**PROBLEM REQUIREMENTS:** What is needed is every line of the data that includes the word "NMOS". Please copy each one.

▼▼▼

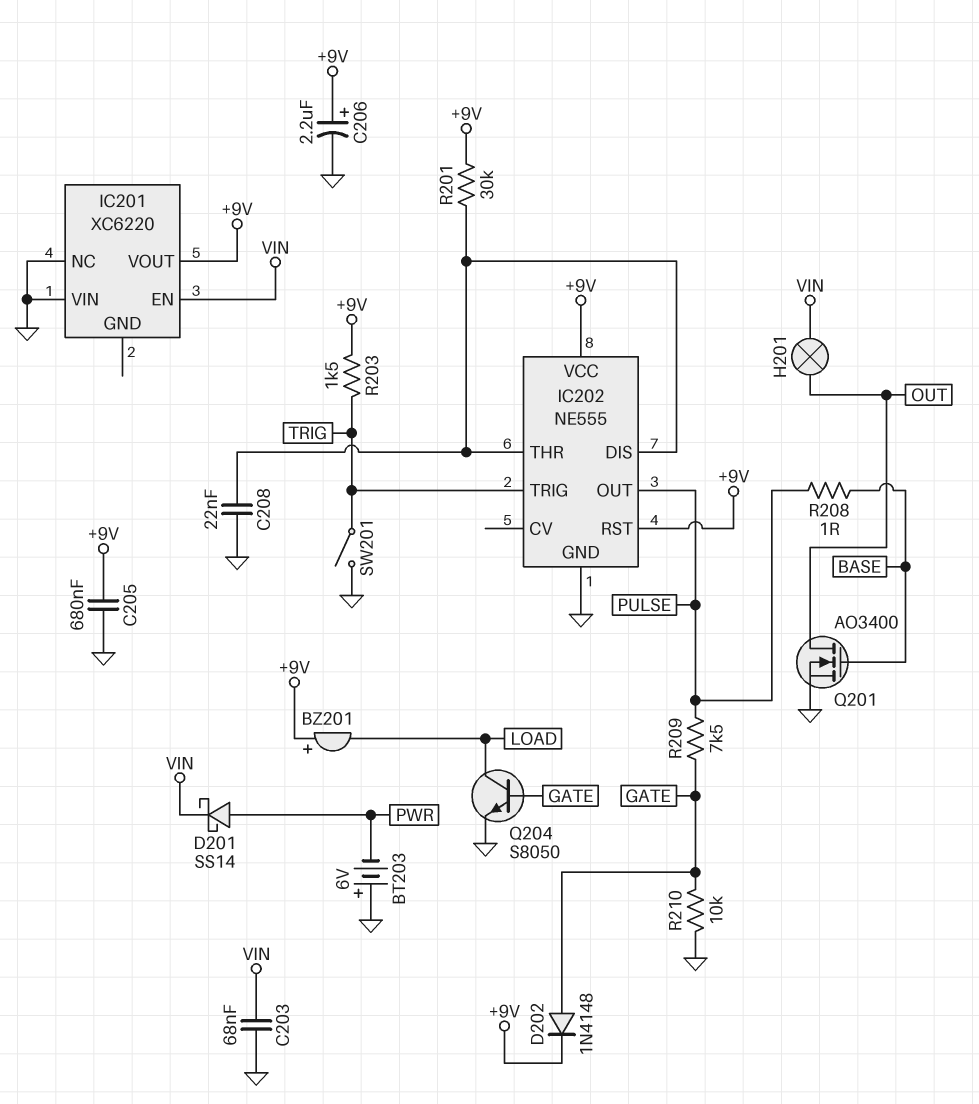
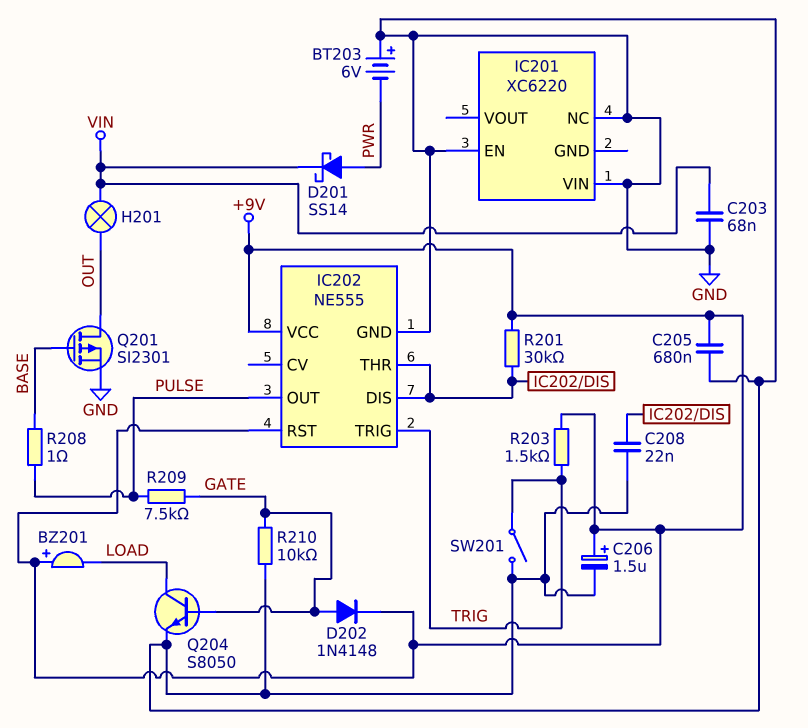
C206: 2.2uF (plus +9V, minus GND) -> 1.5uF (plus +9V, minus GND)
IC201 pin EN: VIN -> GND
IC201 pin VOUT: +9V -> none
Q201: NMOS AO3400 (G BASE, D OUT, S GND) -> PMOS SI2301 (G BASE, D OUT, S GND)

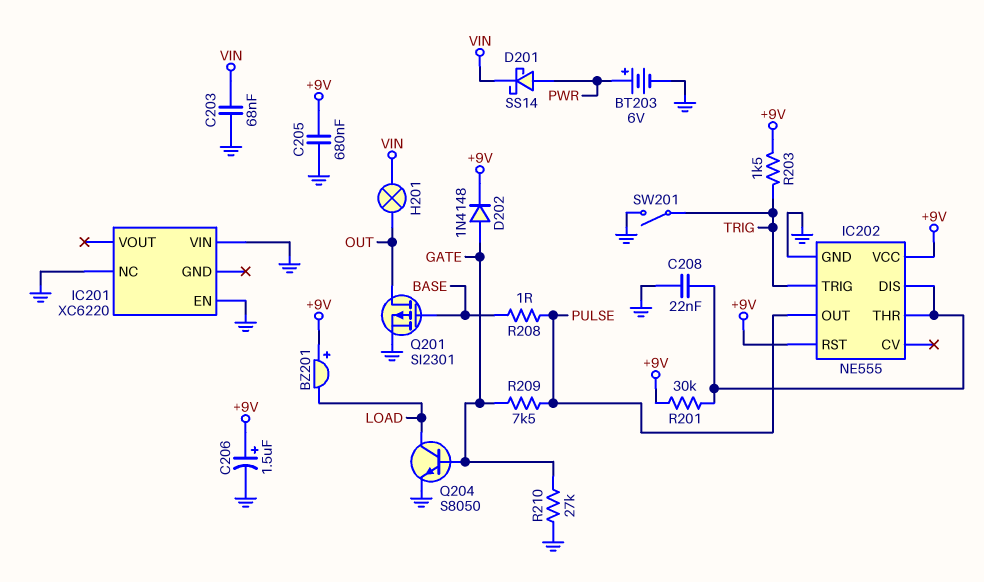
BT203: 6V (plus GND, minus PWR) -> 6V (plus PWR, minus GND)
R210: 10k (GATE, GND) -> 27k (GATE, GND)

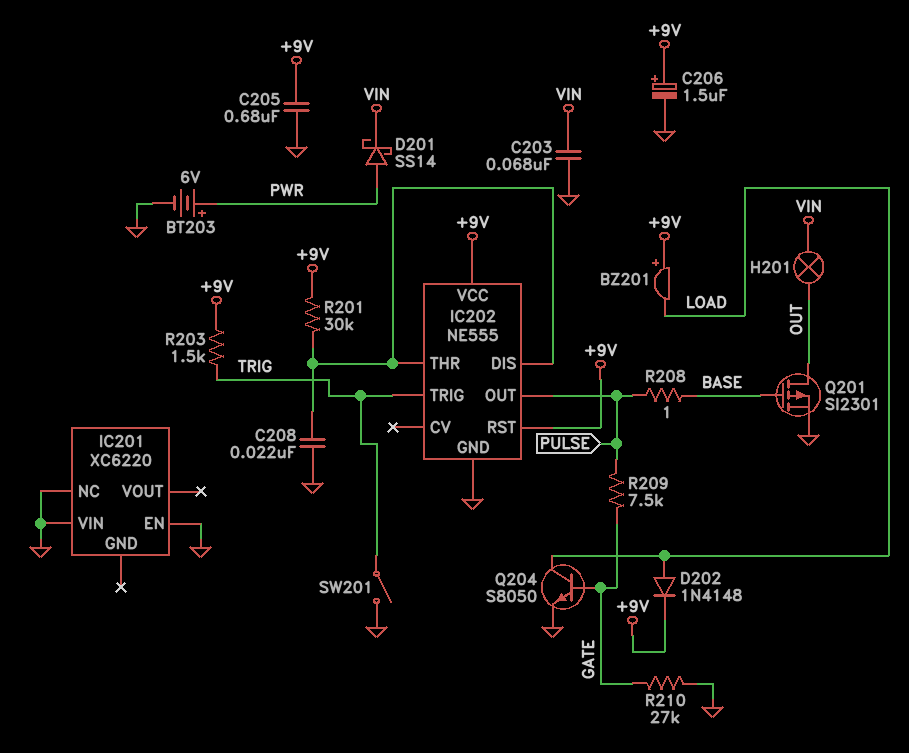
D202: diode 1N4148 (A GATE, K +9V) -> diode 1N4148 (A LOAD, K +9V)

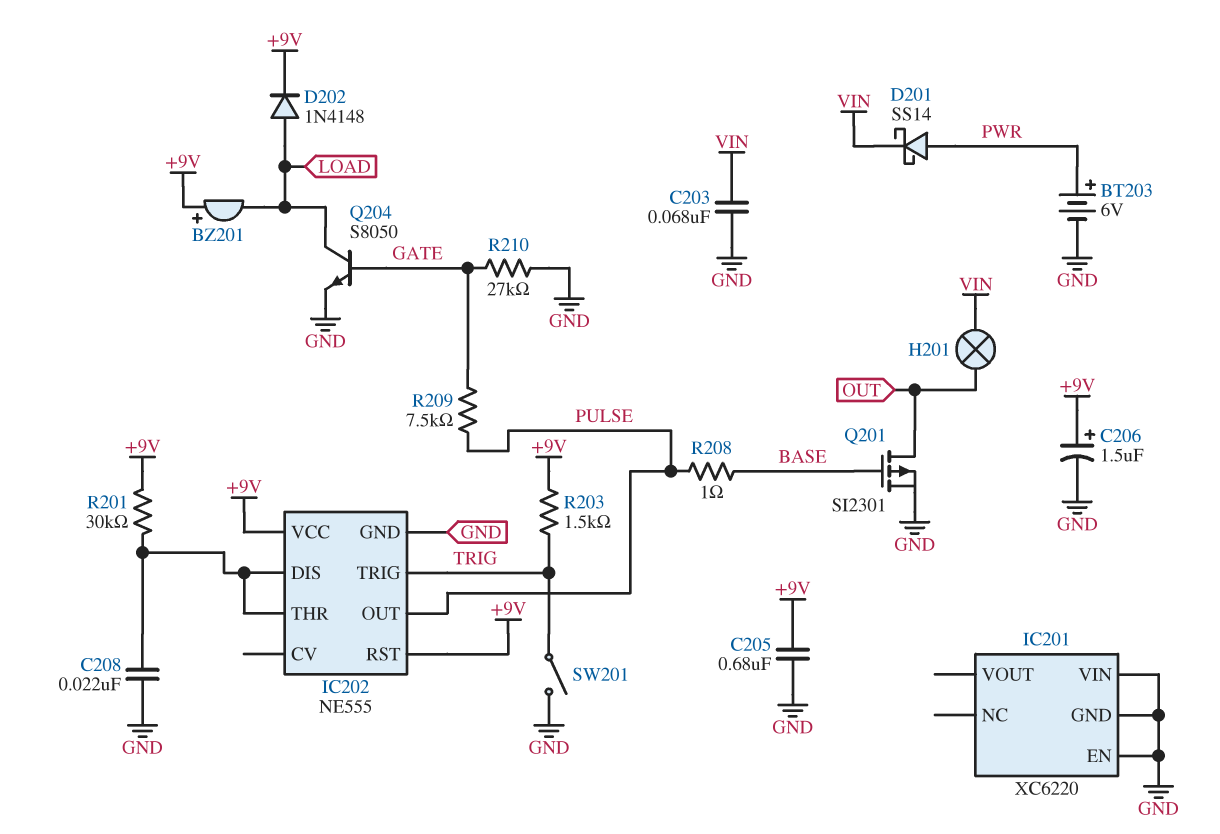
IC201 pin GND: none -> GND
IC201 pin NC: GND -> none

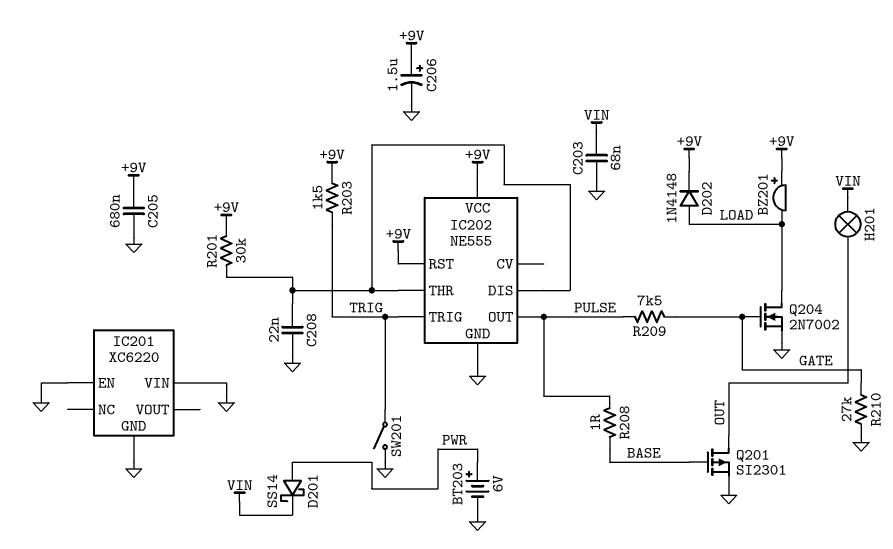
Q204: NPN S8050 (B GATE, C LOAD, E GND) -> NMOS 2N7002 (G GATE, D LOAD, S GND)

▲▲▲

**OUTPUT FOR THIS TASK:**
Q201: NMOS AO3400 (G BASE, D OUT, S GND) -> PMOS SI2301 (G BASE, D OUT, S GND)
Q204: NPN S8050 (B GATE, C LOAD, E GND) -> NMOS 2N7002 (G GATE, D LOAD, S GND)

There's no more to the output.